Records drawn from a dataset:
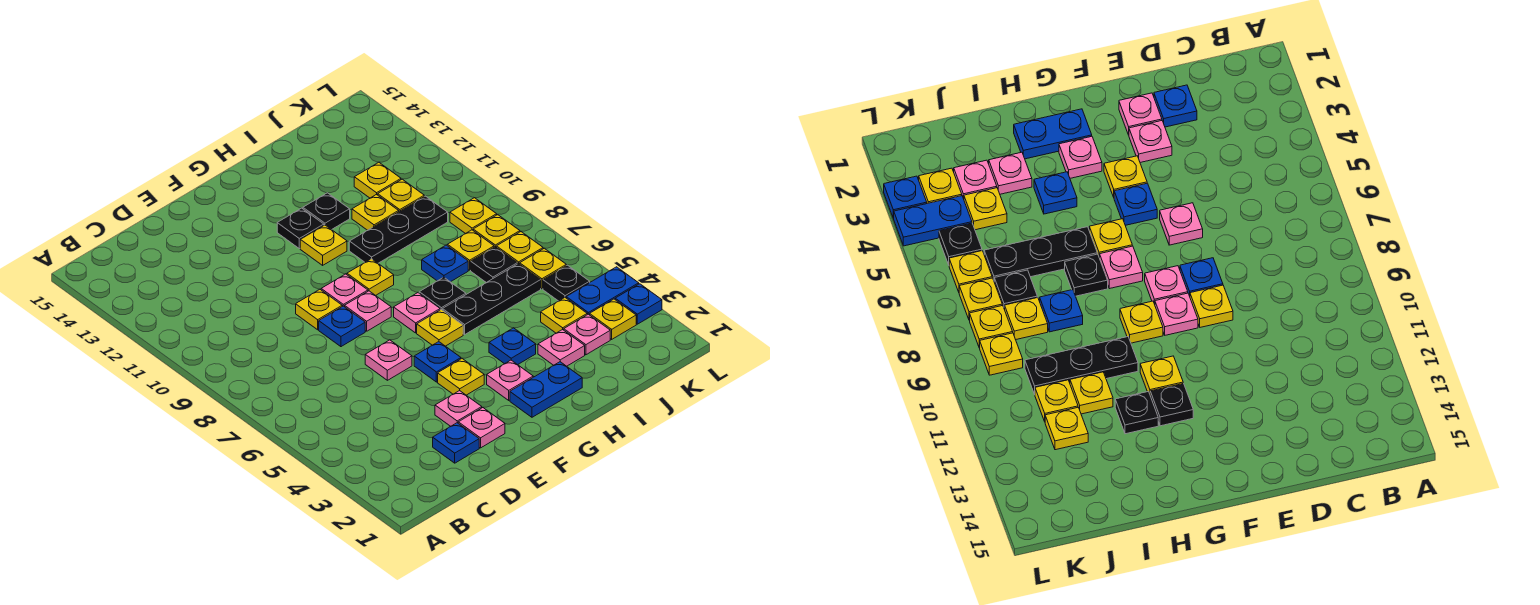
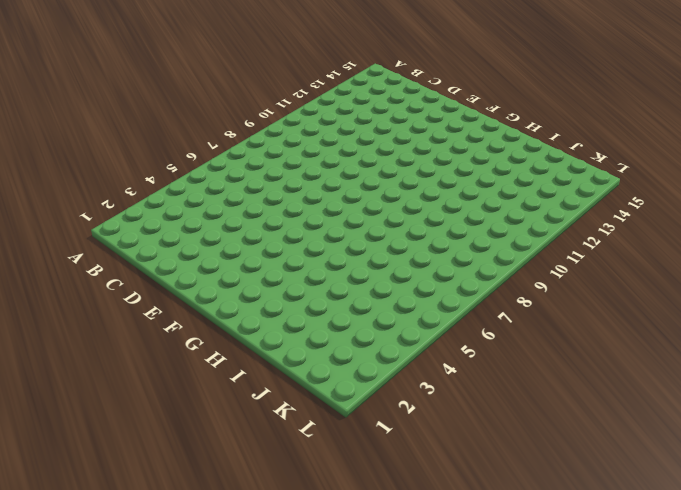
none -> blue plate D2 level 1
none -> pink plate E2 level 1
none -> pink plate E3 level 1
none -> pink plate E6 level 1

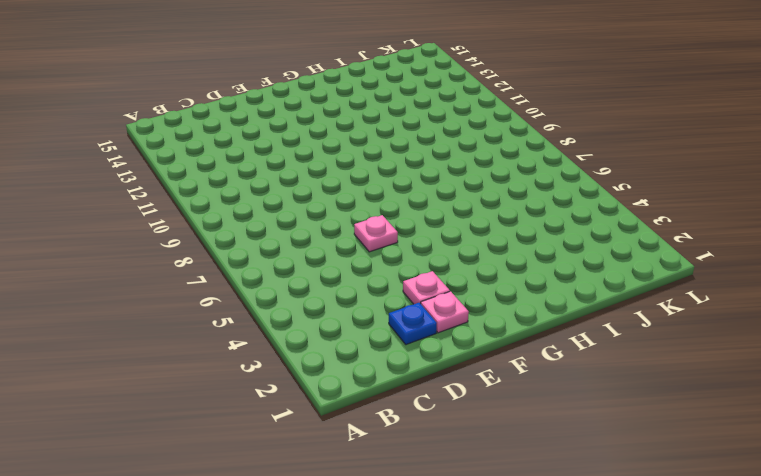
none -> blue plate E8 level 1
none -> yellow plate E9 level 1
none -> yellow plate F4 level 1
none -> blue plate F5 level 1

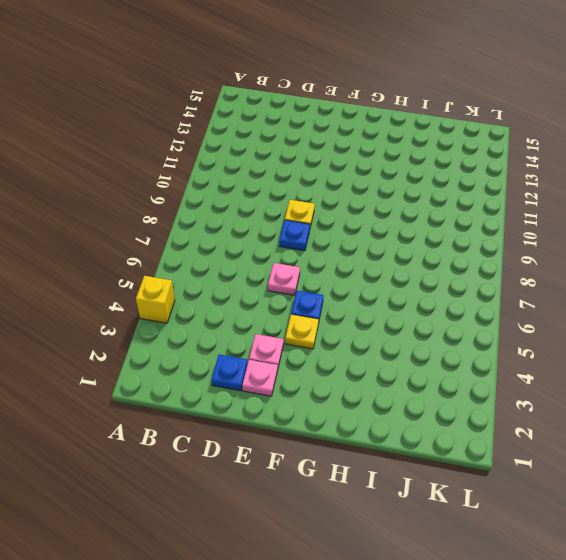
yellow brick A4 level 1 -> none
none -> pink plate F8 level 1
none -> pink plate F9 level 1
none -> blue plate G2:H2 level 1
none -> pink plate G3 level 1

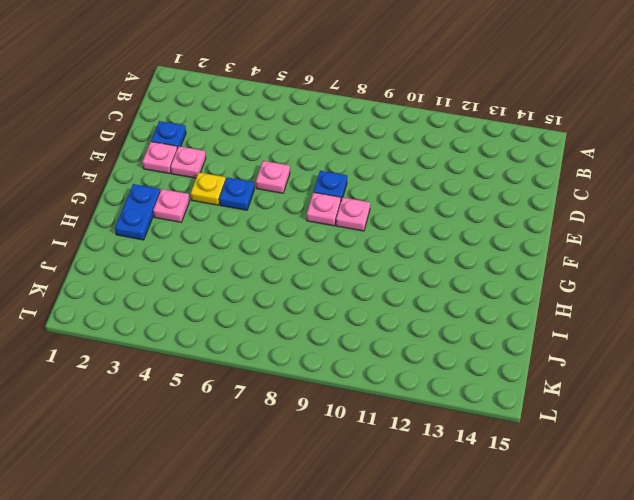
none -> yellow plate E9 level 1
none -> yellow plate G6 level 1
none -> pink plate G7 level 1
none -> yellow plate G9 level 1

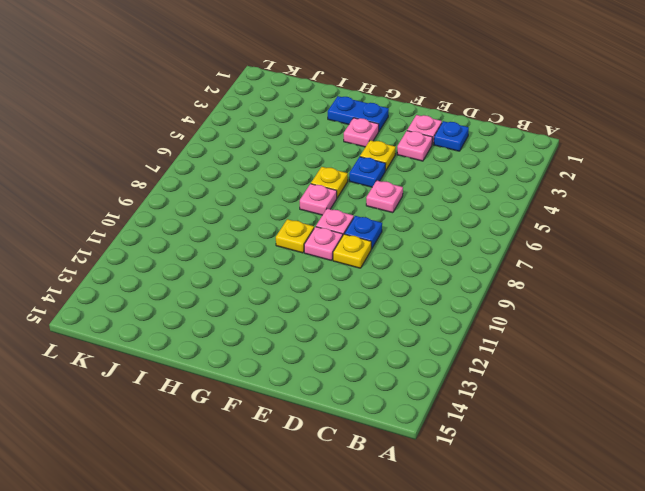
none -> yellow plate G11 level 1
none -> black plate G12 level 1
none -> blue plate H4 level 1
none -> black plate H6:J6 level 1

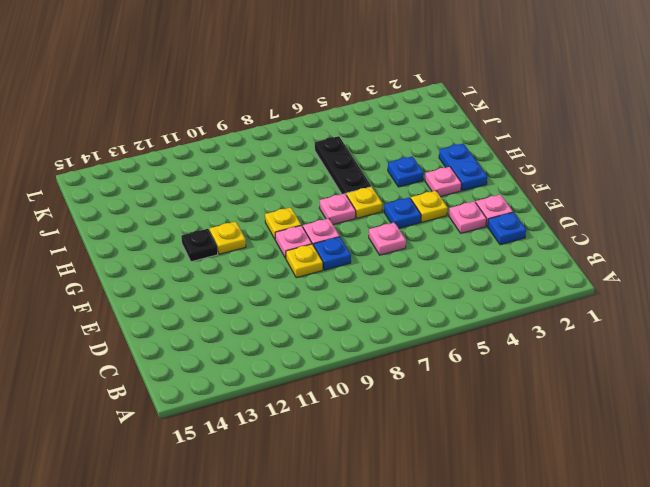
none -> black plate H7 level 1
none -> black plate H10:J10 level 1
none -> black plate H12 level 1
none -> pink plate I3 level 1

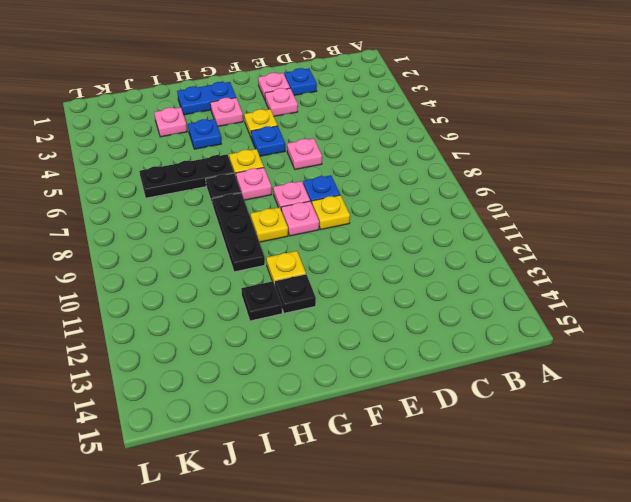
black plate H8:H10 level 1 -> black plate H10:J10 level 1
none -> blue plate I8 level 1
none -> yellow plate I11 level 1
none -> pink plate J3 level 1
none -> yellow plate J4 level 1

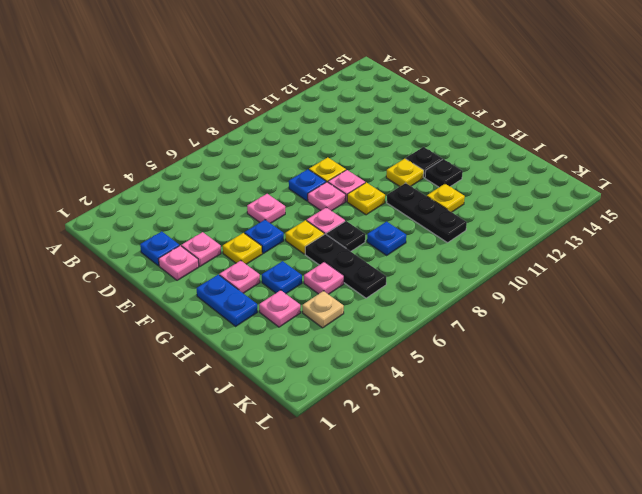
pink plate I5 level 1 -> pink plate J3 level 1
tan plate J4 level 1 -> yellow plate J4 level 1
none -> black plate J7 level 1
none -> yellow plate J8 level 1
none -> yellow plate J11 level 1
none -> yellow plate J12 level 1

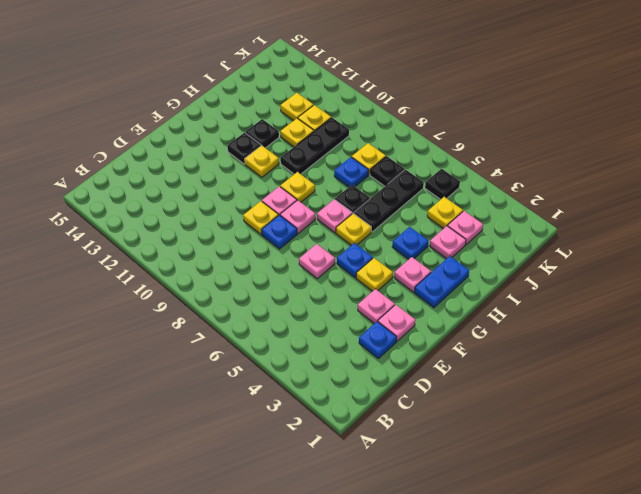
none -> yellow plate K3 level 1
none -> blue plate K4:L4 level 1
none -> yellow plate K6 level 1
none -> yellow plate K7 level 1

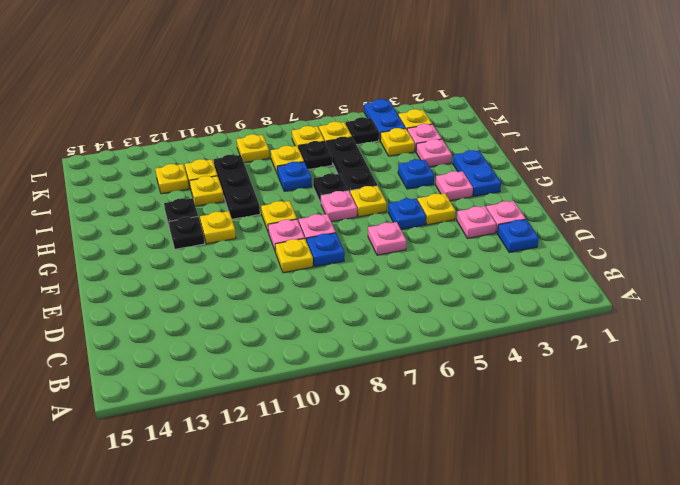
none -> yellow plate K8 level 1
none -> blue plate L3 level 1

Work required:
Every record above needs to be repeated exactly; pictures are to be left out.

Solution below:
none -> blue plate D2 level 1
none -> pink plate E2 level 1
none -> pink plate E3 level 1
none -> pink plate E6 level 1

none -> blue plate E8 level 1
none -> yellow plate E9 level 1
none -> yellow plate F4 level 1
none -> blue plate F5 level 1

yellow brick A4 level 1 -> none
none -> pink plate F8 level 1
none -> pink plate F9 level 1
none -> blue plate G2:H2 level 1
none -> pink plate G3 level 1

none -> yellow plate E9 level 1
none -> yellow plate G6 level 1
none -> pink plate G7 level 1
none -> yellow plate G9 level 1

none -> yellow plate G11 level 1
none -> black plate G12 level 1
none -> blue plate H4 level 1
none -> black plate H6:J6 level 1

none -> black plate H7 level 1
none -> black plate H10:J10 level 1
none -> black plate H12 level 1
none -> pink plate I3 level 1

black plate H8:H10 level 1 -> black plate H10:J10 level 1
none -> blue plate I8 level 1
none -> yellow plate I11 level 1
none -> pink plate J3 level 1
none -> yellow plate J4 level 1

pink plate I5 level 1 -> pink plate J3 level 1
tan plate J4 level 1 -> yellow plate J4 level 1
none -> black plate J7 level 1
none -> yellow plate J8 level 1
none -> yellow plate J11 level 1
none -> yellow plate J12 level 1

none -> yellow plate K3 level 1
none -> blue plate K4:L4 level 1
none -> yellow plate K6 level 1
none -> yellow plate K7 level 1

none -> yellow plate K8 level 1
none -> blue plate L3 level 1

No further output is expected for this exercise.